### Problem details
Each line of the records needs to be written out exactly, with any image left out.

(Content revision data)
****
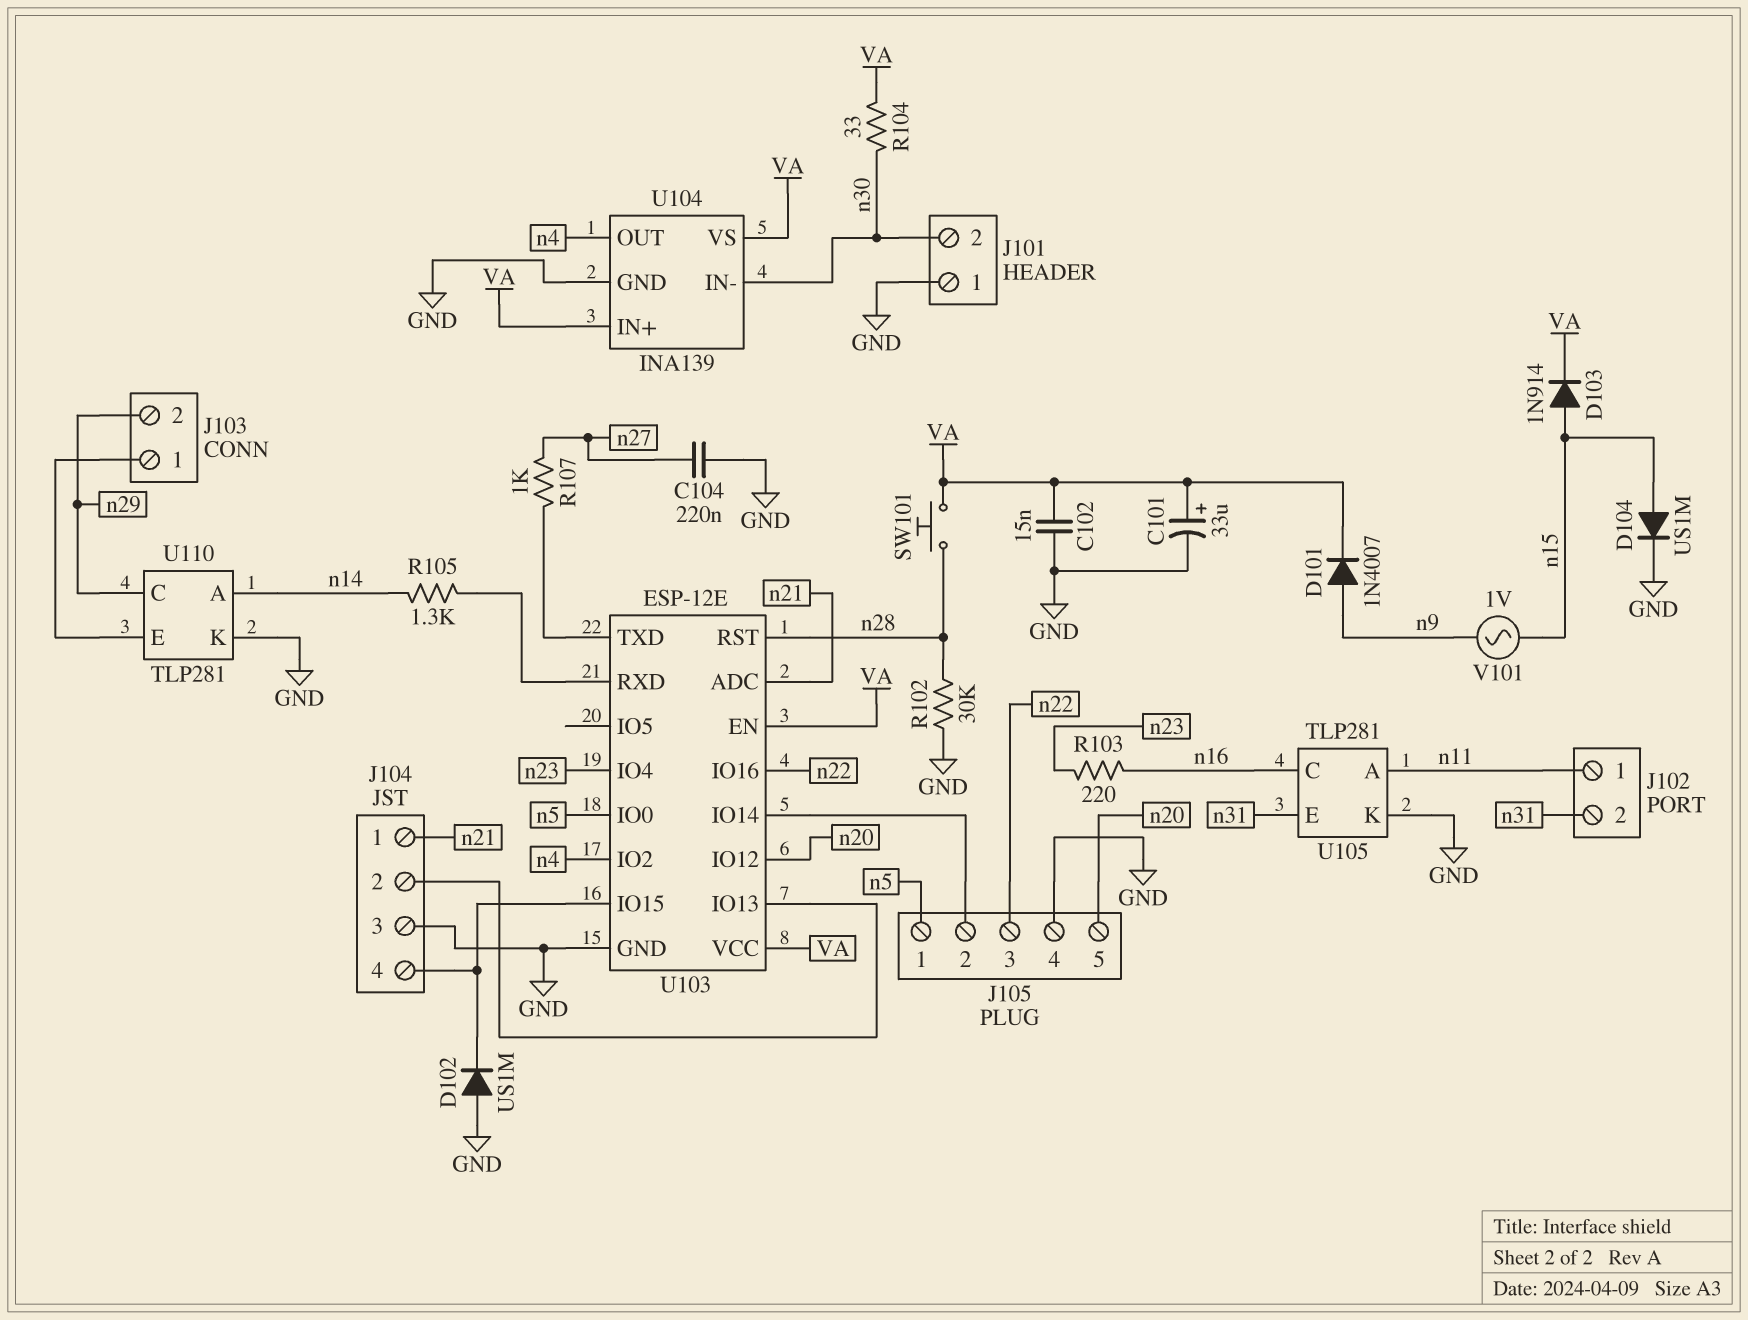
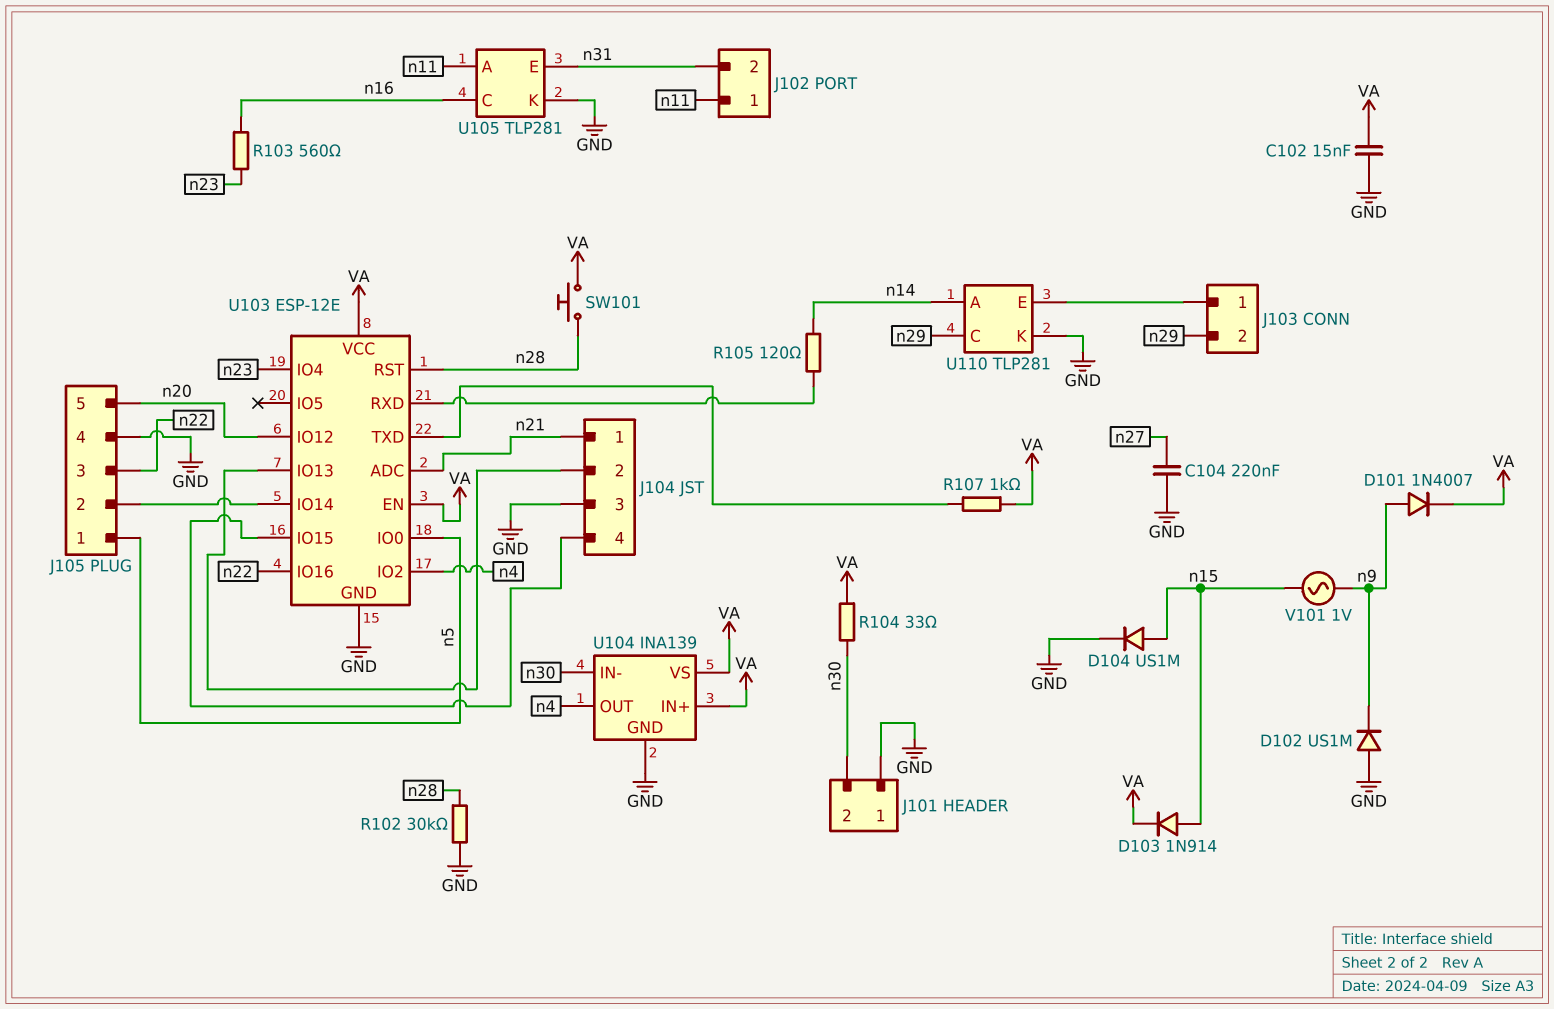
C101: 33uF (plus VA, minus GND) -> none
D102: diode US1M (A GND, K J104/4) -> diode US1M (A GND, K n9)
R103: 220 (n16, n23) -> 560 (n16, n23)
R105: 1.3k (U103/RXD, n14) -> 120 (U103/RXD, n14)
R107: 1k (U103/TXD, n27) -> 1k (U103/TXD, VA)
****
### Your solution
C101: 33uF (plus VA, minus GND) -> none
D102: diode US1M (A GND, K J104/4) -> diode US1M (A GND, K n9)
R103: 220 (n16, n23) -> 560 (n16, n23)
R105: 1.3k (U103/RXD, n14) -> 120 (U103/RXD, n14)
R107: 1k (U103/TXD, n27) -> 1k (U103/TXD, VA)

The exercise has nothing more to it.